- [Assignment]
Beneath this instruction is a listing. Transcribe from it only the stretch from the line with "D209: diode BAV21 (A SIG40, K VS) -> none" through the line with "U203 pin X2: SIG39 -> SIG30", both end lines included, exactly as written.

- [Records for the exercise]

[Start of section]

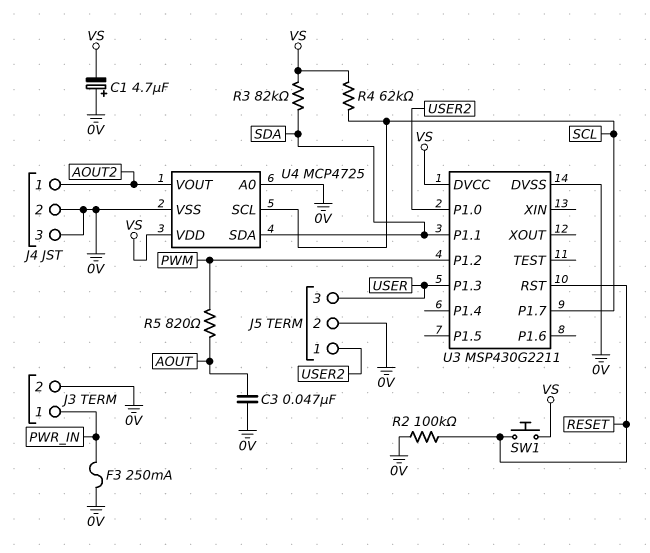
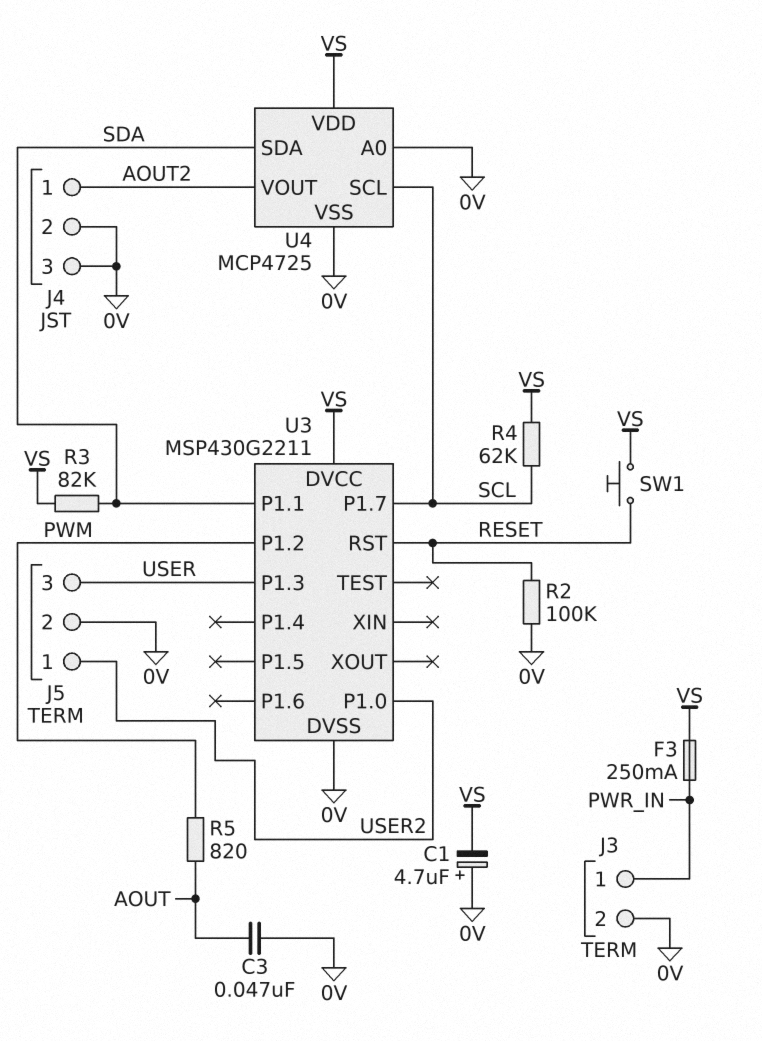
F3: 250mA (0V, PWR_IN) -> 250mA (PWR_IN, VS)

[End of section]
[Start of section]

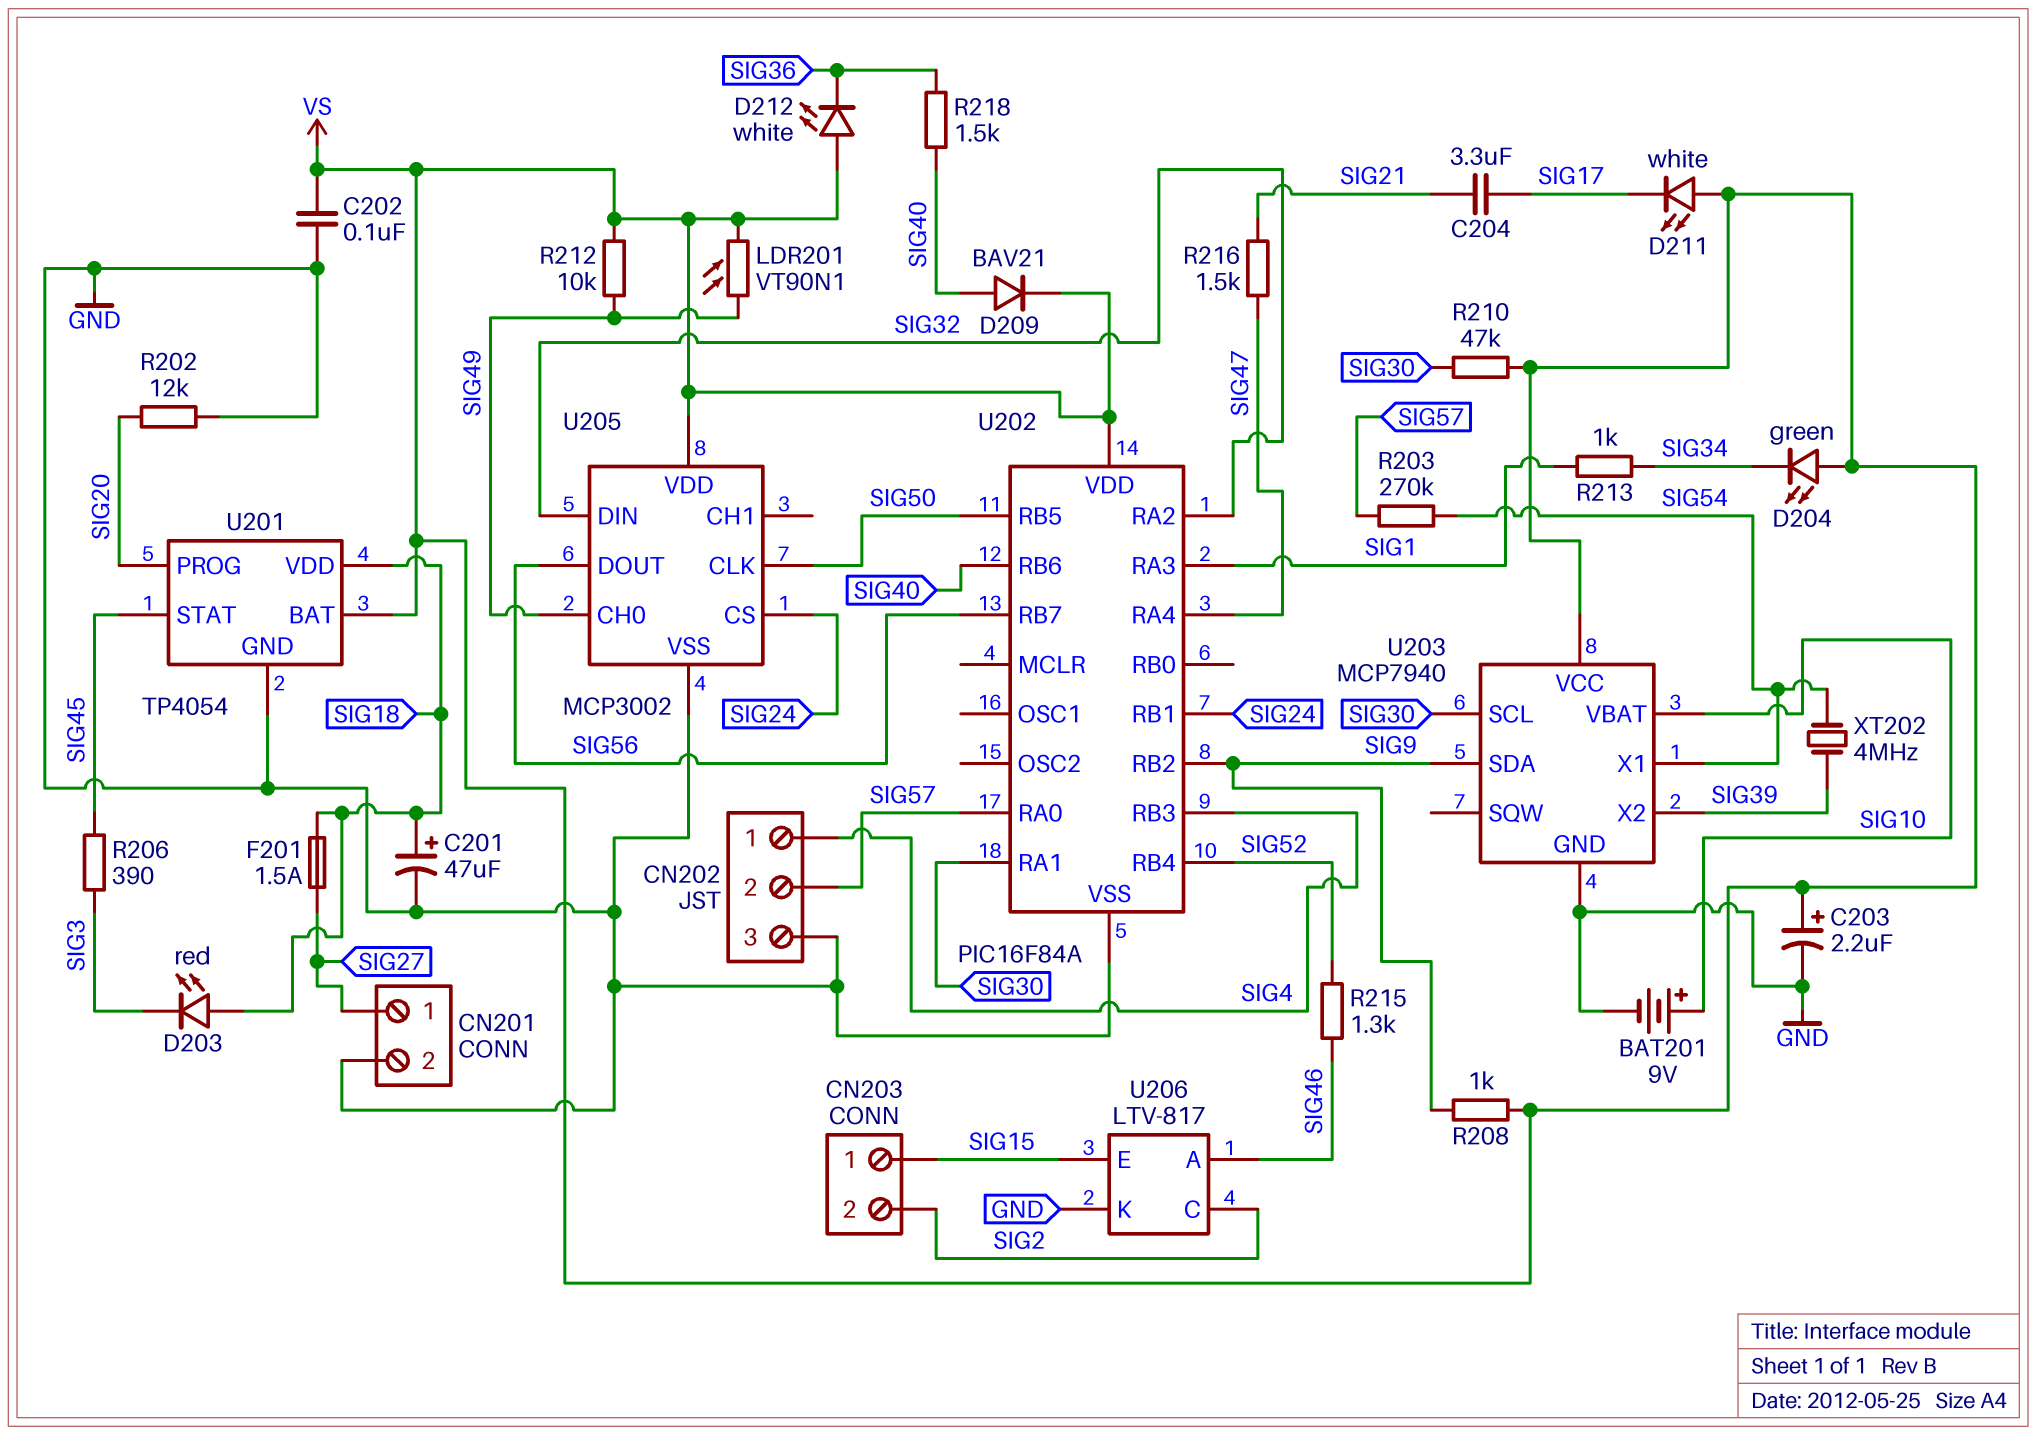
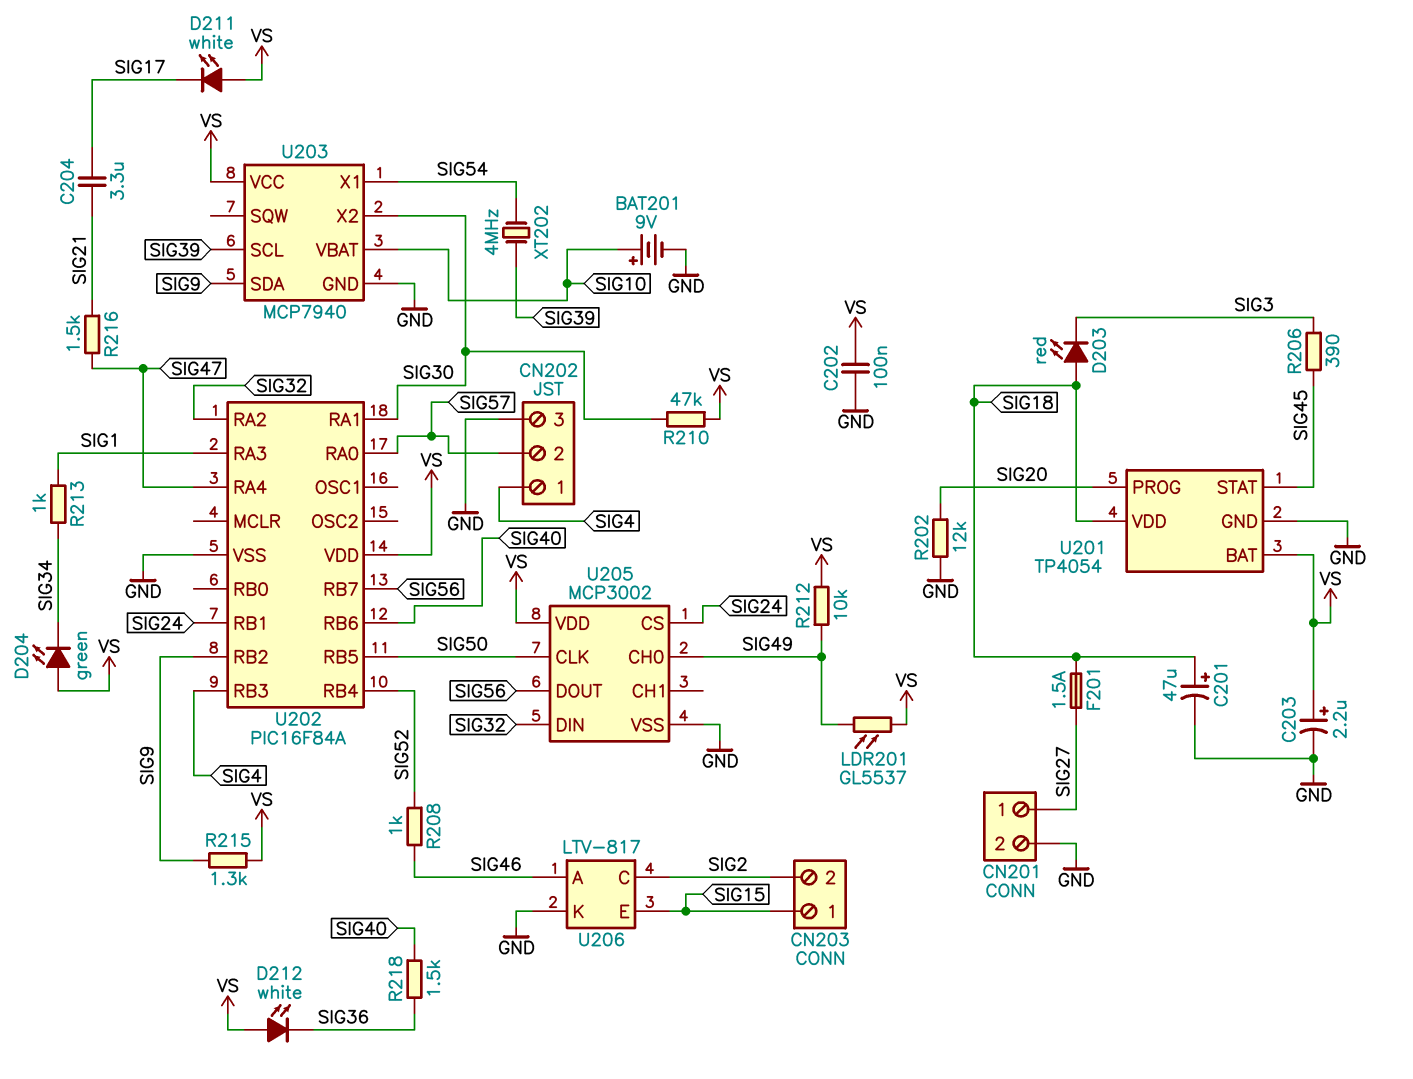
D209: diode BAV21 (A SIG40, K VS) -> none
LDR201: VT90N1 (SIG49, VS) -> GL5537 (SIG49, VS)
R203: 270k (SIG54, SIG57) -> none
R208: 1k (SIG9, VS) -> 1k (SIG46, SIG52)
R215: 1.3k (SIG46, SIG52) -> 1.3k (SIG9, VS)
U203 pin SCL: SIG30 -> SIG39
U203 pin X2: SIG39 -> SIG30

[End of section]

- [Answer below]
D209: diode BAV21 (A SIG40, K VS) -> none
LDR201: VT90N1 (SIG49, VS) -> GL5537 (SIG49, VS)
R203: 270k (SIG54, SIG57) -> none
R208: 1k (SIG9, VS) -> 1k (SIG46, SIG52)
R215: 1.3k (SIG46, SIG52) -> 1.3k (SIG9, VS)
U203 pin SCL: SIG30 -> SIG39
U203 pin X2: SIG39 -> SIG30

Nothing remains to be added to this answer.